Stored data:
☆ ☆ ☆ ☆

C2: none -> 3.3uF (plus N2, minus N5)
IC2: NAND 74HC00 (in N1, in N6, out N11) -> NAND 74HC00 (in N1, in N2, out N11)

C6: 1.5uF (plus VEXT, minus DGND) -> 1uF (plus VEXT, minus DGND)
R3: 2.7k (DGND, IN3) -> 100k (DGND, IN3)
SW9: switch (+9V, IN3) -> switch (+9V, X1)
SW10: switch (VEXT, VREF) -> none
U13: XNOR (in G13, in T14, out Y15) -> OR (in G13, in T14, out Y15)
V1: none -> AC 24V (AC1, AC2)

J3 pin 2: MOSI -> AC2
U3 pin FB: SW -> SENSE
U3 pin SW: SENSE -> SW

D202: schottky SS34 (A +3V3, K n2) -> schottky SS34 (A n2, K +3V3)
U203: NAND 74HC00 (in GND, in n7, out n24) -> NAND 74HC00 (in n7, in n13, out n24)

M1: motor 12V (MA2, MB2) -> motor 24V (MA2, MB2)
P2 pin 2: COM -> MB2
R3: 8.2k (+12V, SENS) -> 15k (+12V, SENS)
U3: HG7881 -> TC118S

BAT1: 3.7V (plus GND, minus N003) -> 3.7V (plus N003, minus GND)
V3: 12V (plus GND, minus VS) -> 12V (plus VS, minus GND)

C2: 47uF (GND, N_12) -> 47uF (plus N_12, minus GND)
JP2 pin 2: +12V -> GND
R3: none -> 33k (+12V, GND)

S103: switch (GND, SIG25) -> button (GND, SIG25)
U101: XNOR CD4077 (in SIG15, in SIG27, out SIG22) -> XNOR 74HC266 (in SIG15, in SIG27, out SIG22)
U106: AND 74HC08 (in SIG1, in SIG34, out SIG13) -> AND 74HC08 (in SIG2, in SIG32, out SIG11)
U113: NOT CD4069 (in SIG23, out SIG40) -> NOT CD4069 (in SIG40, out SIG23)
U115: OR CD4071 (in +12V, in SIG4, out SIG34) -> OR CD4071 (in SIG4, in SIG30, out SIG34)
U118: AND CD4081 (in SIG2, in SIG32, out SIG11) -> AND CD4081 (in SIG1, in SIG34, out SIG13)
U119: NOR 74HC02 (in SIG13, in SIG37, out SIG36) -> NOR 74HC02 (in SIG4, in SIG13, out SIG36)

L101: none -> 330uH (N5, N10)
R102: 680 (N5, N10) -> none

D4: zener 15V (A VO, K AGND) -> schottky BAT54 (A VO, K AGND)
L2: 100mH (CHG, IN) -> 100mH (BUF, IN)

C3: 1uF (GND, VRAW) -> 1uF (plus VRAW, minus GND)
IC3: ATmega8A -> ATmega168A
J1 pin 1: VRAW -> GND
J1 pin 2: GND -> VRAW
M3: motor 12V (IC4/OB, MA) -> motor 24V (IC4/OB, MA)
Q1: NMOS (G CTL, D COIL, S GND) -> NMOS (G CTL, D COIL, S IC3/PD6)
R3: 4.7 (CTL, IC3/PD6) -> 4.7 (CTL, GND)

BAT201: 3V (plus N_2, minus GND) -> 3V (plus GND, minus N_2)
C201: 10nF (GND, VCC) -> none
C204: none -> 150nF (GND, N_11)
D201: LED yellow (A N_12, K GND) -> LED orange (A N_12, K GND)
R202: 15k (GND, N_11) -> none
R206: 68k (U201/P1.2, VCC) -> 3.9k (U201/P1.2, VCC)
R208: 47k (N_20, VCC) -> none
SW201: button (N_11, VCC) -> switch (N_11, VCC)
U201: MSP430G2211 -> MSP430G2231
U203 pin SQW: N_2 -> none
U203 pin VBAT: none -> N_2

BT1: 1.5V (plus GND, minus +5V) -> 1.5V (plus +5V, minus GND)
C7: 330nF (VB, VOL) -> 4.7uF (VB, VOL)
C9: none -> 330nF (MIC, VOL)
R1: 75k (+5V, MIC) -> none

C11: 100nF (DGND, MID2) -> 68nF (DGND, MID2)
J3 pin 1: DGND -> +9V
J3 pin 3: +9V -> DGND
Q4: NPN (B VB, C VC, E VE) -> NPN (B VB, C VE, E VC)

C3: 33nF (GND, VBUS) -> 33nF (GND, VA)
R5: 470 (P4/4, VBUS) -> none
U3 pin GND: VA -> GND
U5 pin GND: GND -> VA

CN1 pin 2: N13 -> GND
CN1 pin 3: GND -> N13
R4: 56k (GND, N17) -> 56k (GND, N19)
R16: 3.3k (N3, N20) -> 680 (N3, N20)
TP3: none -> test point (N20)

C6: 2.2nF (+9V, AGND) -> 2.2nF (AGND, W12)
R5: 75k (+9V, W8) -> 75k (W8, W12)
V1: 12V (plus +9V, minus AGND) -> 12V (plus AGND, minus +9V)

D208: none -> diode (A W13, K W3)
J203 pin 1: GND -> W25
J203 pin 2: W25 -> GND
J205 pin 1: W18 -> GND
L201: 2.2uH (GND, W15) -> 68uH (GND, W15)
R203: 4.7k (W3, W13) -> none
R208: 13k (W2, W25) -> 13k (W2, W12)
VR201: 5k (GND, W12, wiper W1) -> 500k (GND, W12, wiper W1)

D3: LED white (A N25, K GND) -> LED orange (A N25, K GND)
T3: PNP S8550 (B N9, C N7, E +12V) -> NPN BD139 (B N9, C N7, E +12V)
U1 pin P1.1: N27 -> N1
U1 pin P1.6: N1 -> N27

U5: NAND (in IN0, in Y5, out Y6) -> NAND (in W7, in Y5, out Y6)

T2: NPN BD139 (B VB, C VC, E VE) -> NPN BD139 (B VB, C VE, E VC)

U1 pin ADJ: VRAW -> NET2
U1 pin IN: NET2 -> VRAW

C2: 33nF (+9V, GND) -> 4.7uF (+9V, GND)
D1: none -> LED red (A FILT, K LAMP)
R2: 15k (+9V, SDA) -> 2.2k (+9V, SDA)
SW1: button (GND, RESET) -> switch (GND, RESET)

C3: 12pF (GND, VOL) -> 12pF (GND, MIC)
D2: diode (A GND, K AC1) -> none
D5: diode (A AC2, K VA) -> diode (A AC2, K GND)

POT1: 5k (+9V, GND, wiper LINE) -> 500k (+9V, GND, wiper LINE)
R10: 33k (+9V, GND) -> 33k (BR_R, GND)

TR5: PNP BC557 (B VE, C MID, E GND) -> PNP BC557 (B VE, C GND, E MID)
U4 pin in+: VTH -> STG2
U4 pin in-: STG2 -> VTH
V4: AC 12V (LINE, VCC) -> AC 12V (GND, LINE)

☆ ☆ ☆ ☆

Work required: Find the string "button" in the entries above. Copy each line where it occurs.

Answer box:
S103: switch (GND, SIG25) -> button (GND, SIG25)
SW201: button (N_11, VCC) -> switch (N_11, VCC)
SW1: button (GND, RESET) -> switch (GND, RESET)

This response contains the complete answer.